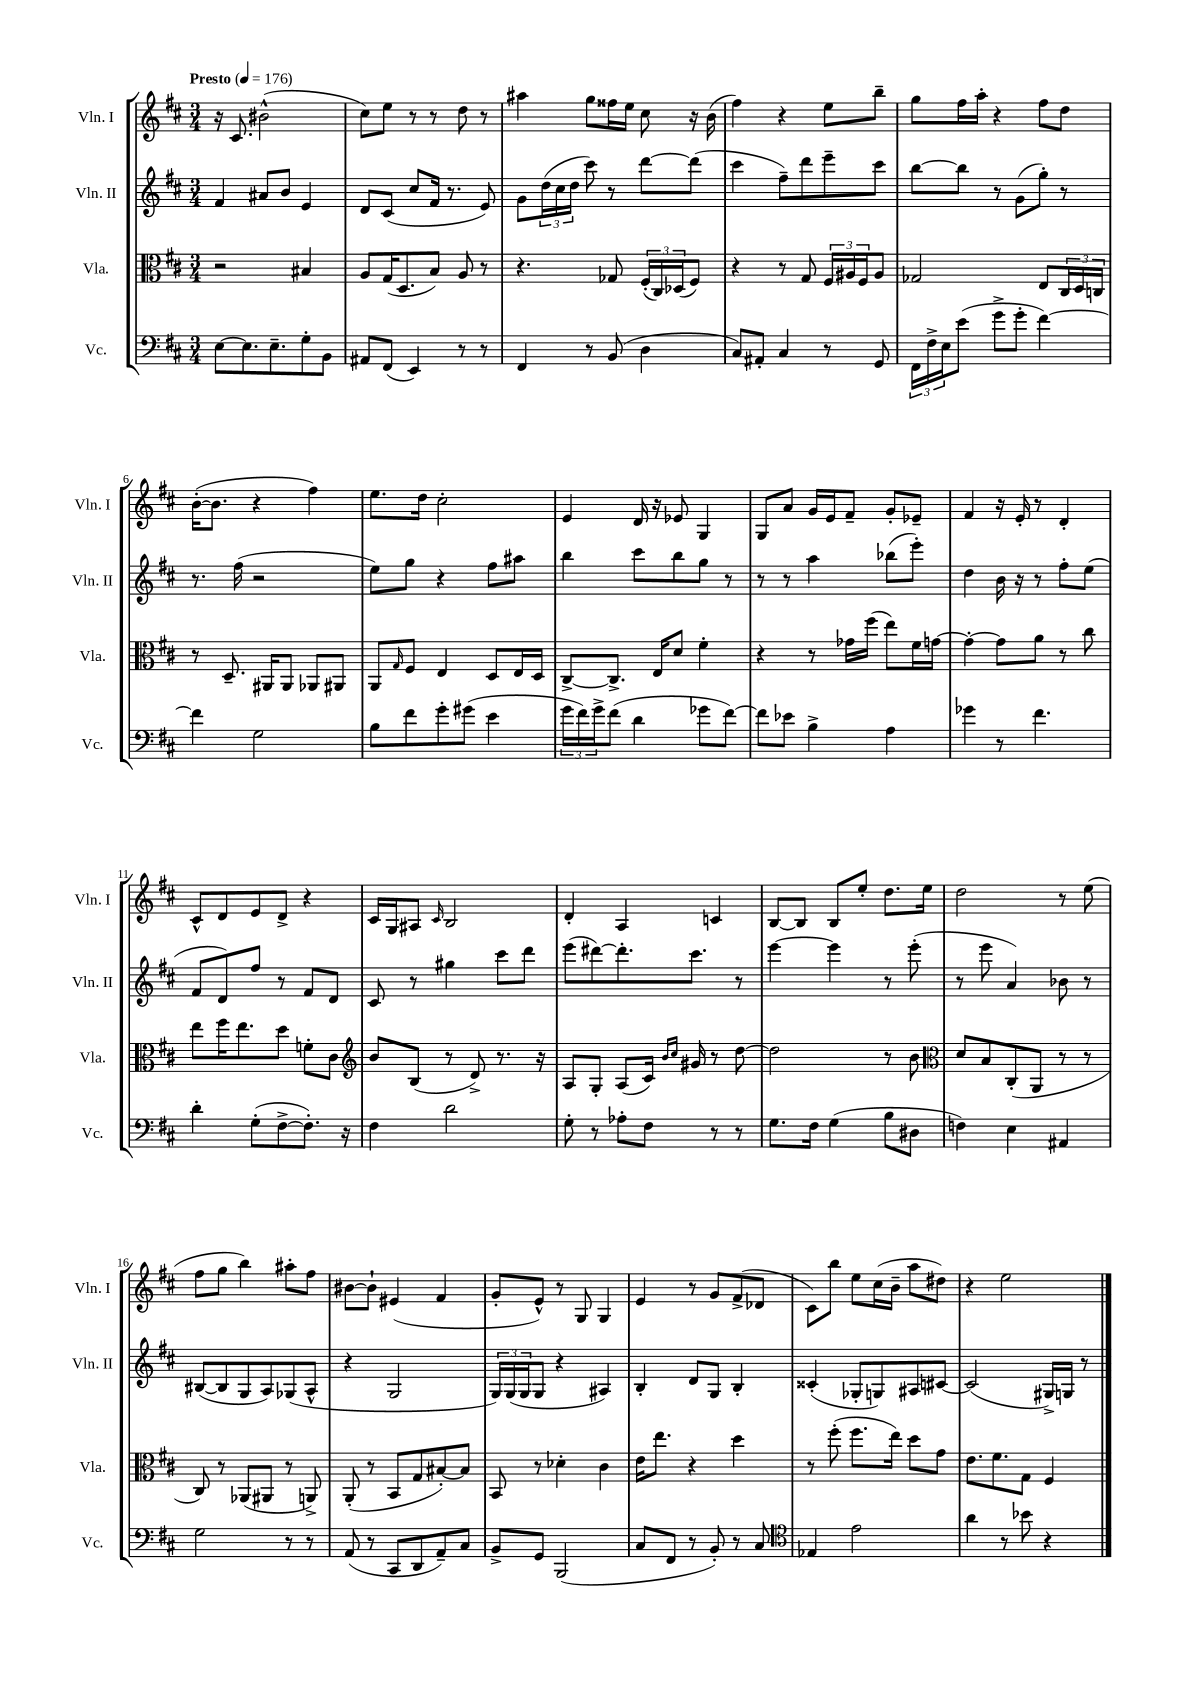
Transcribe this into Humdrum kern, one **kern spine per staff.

**kern	**kern	**kern	**kern
*part4	*part3	*part2	*part1
*staff4	*staff3	*staff2	*staff1
*I"Vc.	*I"Vla.	*I"Vln. II	*I"Vln. I
*I'Vc.	*I'Vla.	*I'Vln. II	*I'Vln. I
*clefF4	*clefC3	*clefG2	*clefG2
*k[f#c#]	*k[f#c#]	*k[f#c#]	*k[f#c#]
*M3/4	*M3/4	*M3/4	*M3/4
*MM176	*MM176	*MM176	*MM176
=1	=1	=1	=1
!	!	!	!LO:TX:a:B:t=Presto
[8E\L	2r	4f#/	16r
.	.	.	8.c#/
8.E\]	.	.	.
.	.	8a#X/L	(2b#X^^\
8.E~\	.	.	.
.	.	8b/J	.
8G'\	4B#X/	4e/	.
8BB\J	.	.	.
=2	=2	=2	=2
8AA#X/L	8A/L	8d/L	8cc#\L)
(8FF#/J	(16G/K	(8c#/J	8ee\J
.	8.D/	.	.
4EE/)	.	8cc#/L	8r
.	8B/J)	16f#/Jk	8r
.	.	8.r	.
8r	8A/	.	8dd\
8r	8r	8e/)	8r
=3	=3	=3	=3
4FF#/	4.r	8g\L	4aa#X\
.	.	(24dd\L	.
.	.	24cc#\	.
.	.	24dd\JJ	.
8r	.	8ccc#\)	8gg\L
(8BB/	8G-X/	8r	16ff##X\L
.	.	.	16ee\JJ
4D\	(24F#'/LL	[8ddd\L	8cc#\
.	24C#/)	.	.
.	(24D-X/J	.	.
.	8F#/J)	(8ddd\J]	16r
.	.	.	(16b\
=4	=4	=4	=4
8C#/L)	4r	4ccc#\	4ff#\)
8AA#X'/J	.	.	.
4C#/	8r	8ff#~\L)	4r
.	8G/	8ddd\	.
8r	24F#/LL	8eee~\	8ee\L
.	24A#X/	.	.
.	24F#/J	.	.
8GG/	8A#/J	8ccc#\J	8bb~\J
=5	=5	=5	=5
24FF#\LL	2G-X/	[8bb\L	8gg\L
24F#^\	.	.	.
24E\J	.	.	.
(8e\J	.	8bb\J]	16ff#\L
.	.	.	16aa'\JJ
8g^\L	.	8r	4r
8g'\J	.	(8g\L	.
[4f#\)	8E/L	8gg'\J)	8ff#\L
.	24C#/L	8r	8dd\J
.	24D/	.	.
.	24Cn/JJ	.	.
!!LO:LB:g=z
=6	=6	=6	=6
4f#\]	8r	8.r	([16b'\KL
.	.	.	8.b\J]
.	8.D~/	.	.
.	.	(16ff#\	.
2G\	.	2r	4r
.	16AA#X/KL	.	.
.	8AA#/J	.	.
.	8AA-X/L	.	4ff#\)
.	8AA#X/J	.	.
=7	=7	=7	=7
8B\L	8AA/L	8ee\L)	8.ee\L
.	16qqG/	.	.
8f#\	8F#/J	8gg\J	.
.	.	.	16dd\Jk
8g'\	4E/	4r	2cc#'\
(8g#X\J	.	.	.
4e\	8D/L	8ff#\L	.
.	16E/L	8aa#X\J	.
.	16D/JJ	.	.
=8	=8	=8	=8
24g\LL	[8C#^/L	4bb\	4e/
24f#\)	.	.	.
24g^\J	.	.	.
(8f#\J	8.C#^/J]	.	.
4d\	.	8ccc#\L	16d/
.	16E/KL	.	16r
.	8d/J	8bb\	8e-X/
8g-X\L	4f#'\	8gg\J	4G/
[8f#\J)	.	8r	.
=9	=9	=9	=9
8f#\L]	4r	8r	8G/L
8e-X\J	.	8r	8a/J
4B^\	8r	4aa\	16g/LL
.	.	.	16e/J
.	16g-X\LL	.	8f#~/J
.	(16ff#\JJ	.	.
4A\	8ee\L)	(8bb-X\L	8g'/L
.	16f#\L	8eee'\J)	8e-X~/J
.	[16gn\JJ	.	.
=10	=10	=10	=10
4g-X\	4g'\_	4dd\	4f#/
8r	8g\L]	16b\	16r
.	.	16r	16e'/
4.f#\	8a\J	8r	8r
.	8r	8ff#'\L	4d'/
.	8cc#\	(8ee\J	.
!!LO:LB:g=z
=11	=11	=11	=11
4d'\	8ee\L	8f#/L	8c#^^/L
.	16ff#\K	8d/)	8d/
.	8.ee\	.	.
(8G'\L	.	8ff#/J	8e/
[8F#^\	8dd\J	8r	8d^/J
8.F#'\J])	8fn'\L	8f#/L	4r
.	8c#\J	8d/J	.
16r	.	.	.
=12	=12	=12	=12
*	*clefG2	*	*
4F#\	8b/L	8c#/	16c#/LL
.	.	.	16G/J
.	(8B/J	8r	8A#X/J
.	.	.	16qqc#/
2d\	8r	4gg#X\	2B/
.	8d^/)	.	.
.	8.r	8ccc#\L	.
.	.	8ddd\J	.
.	16r	.	.
=13	=13	=13	=13
8G'\	8A/L	(8eee\L	4d'/
8r	8G'/J	[8ddd#X\)	.
8A-X'\L	(8A/L	8.ddd#'\]	4A/
8F#\J	16c#/Jk)	.	.
.	16qqb/LL	.	.
.	16qqcc#/JJ	.	.
.	16g#X/	8.ccc#\J	.
8r	8r	.	4cn/
8r	[8dd\	8r	.
=14	=14	=14	=14
8.G\L	2dd\]	[4eee\	[8B/L
.	.	.	8B/J]
16F#\Jk	.	.	.
(4G\	.	4eee\]	8B/L
.	.	.	8ee'/J
8B\L	8r	8r	8.dd\L
8D#X\J	8b\	(8eee'\	.
.	.	.	16ee\Jk
=15	=15	=15	=15
*	*clefC3	*	*
4Fn\)	8d/L	8r	2dd\
.	8B/	8eee\	.
4E\	(8C#'/	4a/)	.
.	8AA/J	.	.
4AA#X/	8r	8b-X\	8r
.	8r	8r	(8ee\
!!LO:LB:g=z
=16	=16	=16	=16
2G\	8C#/)	([8B#X/L	8ff#\L
.	8r	8B#/]	8gg\J
.	(8AA-X/L	8G/	4bb\)
.	8AA#X/J	8A/)	.
8r	8r	(8G-X/	8aa#X'\L
8r	8AAn^/)	8A^^/J	8ff#\J
=17	=17	=17	=17
(8AA/	(8AA'/	4r	[8b#X\L
8r	8r	.	8b#`\J]
8CC#/L	8BB/L	2G/	(4e#X/
8DD/	8G/	.	.
8AA~/)	[8B#X'/)	.	4f#/
8C#/J	8B#/J]	.	.
=18	=18	=18	=18
8BB^/L	8BB/	24G/LL)	8g'/L
.	.	(24G/	.
.	.	24G/J	.
8GG/J	8r	8G/J	8e^^/J)
(2BBB/	4d-X'\	4r	8r
.	.	.	8G/
.	4c#\	4A#X/)	4G/
=19	=19	=19	=19
8C#/L	16e\KL	4B'/	4e/
.	8.ee\J	.	.
8FF#/J	.	.	.
8r	4r	8d/L	8r
8BB'/)	.	8G/J	8g/L
8r	4dd\	4B'/	(8f#^/
8C#/	.	.	8d-X/J
=20	=20	=20	=20
*clefC4	*	*	*
4E-X/	8r	(4c##X'/	8c#\L)
.	(8ff#'\	.	8bb\J
2e\	8.ff#\L	8G-X'/L	8ee\L
.	.	8Gn/)	(16cc#\L
.	16ee\Jk)	.	16b~\JJ
.	8dd\L	8A#X/	8aa\L
.	8g\J	[8c#X/J	8dd#X\J)
=21	=21	=21	=21
4a\	8.e\L	(2c#/]	4r
.	8.f#\	.	.
8r	.	.	2ee\
8b-X\	8G\J	.	.
4r	4F#/	16G#X^/LL)	.
.	.	16Gn/JJ	.
.	.	8r	.
==	==	==	==
*-	*-	*-	*-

○ ○ ○ ○ ○

=== Task to carry out ===
State how many lines of the records above contain the string "kern", treating uppercase and lowercase as different. Give only the number.

=== Reply ===
2